» **Exercise directions**: Below are some records. Set each one down exactly as it reads.

» **Material provided**:
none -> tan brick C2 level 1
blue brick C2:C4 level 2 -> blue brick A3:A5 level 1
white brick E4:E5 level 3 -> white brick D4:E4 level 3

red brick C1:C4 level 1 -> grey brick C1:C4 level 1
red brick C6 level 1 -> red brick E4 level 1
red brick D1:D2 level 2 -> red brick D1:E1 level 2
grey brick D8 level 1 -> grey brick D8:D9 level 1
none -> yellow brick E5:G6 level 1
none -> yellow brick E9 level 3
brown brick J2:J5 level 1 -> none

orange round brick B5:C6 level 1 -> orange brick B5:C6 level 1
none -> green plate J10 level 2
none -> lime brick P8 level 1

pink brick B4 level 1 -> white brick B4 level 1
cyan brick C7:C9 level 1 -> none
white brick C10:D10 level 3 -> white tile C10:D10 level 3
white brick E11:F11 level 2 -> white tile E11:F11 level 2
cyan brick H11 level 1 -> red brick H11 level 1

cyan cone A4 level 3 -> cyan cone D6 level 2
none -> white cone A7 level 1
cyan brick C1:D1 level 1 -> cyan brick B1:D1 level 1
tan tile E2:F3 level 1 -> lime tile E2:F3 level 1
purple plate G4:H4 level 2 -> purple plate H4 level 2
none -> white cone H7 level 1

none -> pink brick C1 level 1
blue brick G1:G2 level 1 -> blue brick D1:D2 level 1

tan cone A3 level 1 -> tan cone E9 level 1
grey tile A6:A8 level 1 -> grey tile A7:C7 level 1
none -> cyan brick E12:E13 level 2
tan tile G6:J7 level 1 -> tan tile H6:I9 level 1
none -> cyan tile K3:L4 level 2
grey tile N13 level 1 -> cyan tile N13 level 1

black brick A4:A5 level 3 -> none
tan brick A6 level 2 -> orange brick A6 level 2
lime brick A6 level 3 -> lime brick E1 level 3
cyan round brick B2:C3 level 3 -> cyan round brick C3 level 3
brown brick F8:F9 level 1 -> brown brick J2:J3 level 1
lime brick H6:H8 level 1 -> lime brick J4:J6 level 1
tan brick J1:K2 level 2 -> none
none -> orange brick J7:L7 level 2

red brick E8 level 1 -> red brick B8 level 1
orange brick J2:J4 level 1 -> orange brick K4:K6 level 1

» **Task answer**:
none -> tan brick C2 level 1
blue brick C2:C4 level 2 -> blue brick A3:A5 level 1
white brick E4:E5 level 3 -> white brick D4:E4 level 3

red brick C1:C4 level 1 -> grey brick C1:C4 level 1
red brick C6 level 1 -> red brick E4 level 1
red brick D1:D2 level 2 -> red brick D1:E1 level 2
grey brick D8 level 1 -> grey brick D8:D9 level 1
none -> yellow brick E5:G6 level 1
none -> yellow brick E9 level 3
brown brick J2:J5 level 1 -> none

orange round brick B5:C6 level 1 -> orange brick B5:C6 level 1
none -> green plate J10 level 2
none -> lime brick P8 level 1

pink brick B4 level 1 -> white brick B4 level 1
cyan brick C7:C9 level 1 -> none
white brick C10:D10 level 3 -> white tile C10:D10 level 3
white brick E11:F11 level 2 -> white tile E11:F11 level 2
cyan brick H11 level 1 -> red brick H11 level 1

cyan cone A4 level 3 -> cyan cone D6 level 2
none -> white cone A7 level 1
cyan brick C1:D1 level 1 -> cyan brick B1:D1 level 1
tan tile E2:F3 level 1 -> lime tile E2:F3 level 1
purple plate G4:H4 level 2 -> purple plate H4 level 2
none -> white cone H7 level 1

none -> pink brick C1 level 1
blue brick G1:G2 level 1 -> blue brick D1:D2 level 1

tan cone A3 level 1 -> tan cone E9 level 1
grey tile A6:A8 level 1 -> grey tile A7:C7 level 1
none -> cyan brick E12:E13 level 2
tan tile G6:J7 level 1 -> tan tile H6:I9 level 1
none -> cyan tile K3:L4 level 2
grey tile N13 level 1 -> cyan tile N13 level 1

black brick A4:A5 level 3 -> none
tan brick A6 level 2 -> orange brick A6 level 2
lime brick A6 level 3 -> lime brick E1 level 3
cyan round brick B2:C3 level 3 -> cyan round brick C3 level 3
brown brick F8:F9 level 1 -> brown brick J2:J3 level 1
lime brick H6:H8 level 1 -> lime brick J4:J6 level 1
tan brick J1:K2 level 2 -> none
none -> orange brick J7:L7 level 2

red brick E8 level 1 -> red brick B8 level 1
orange brick J2:J4 level 1 -> orange brick K4:K6 level 1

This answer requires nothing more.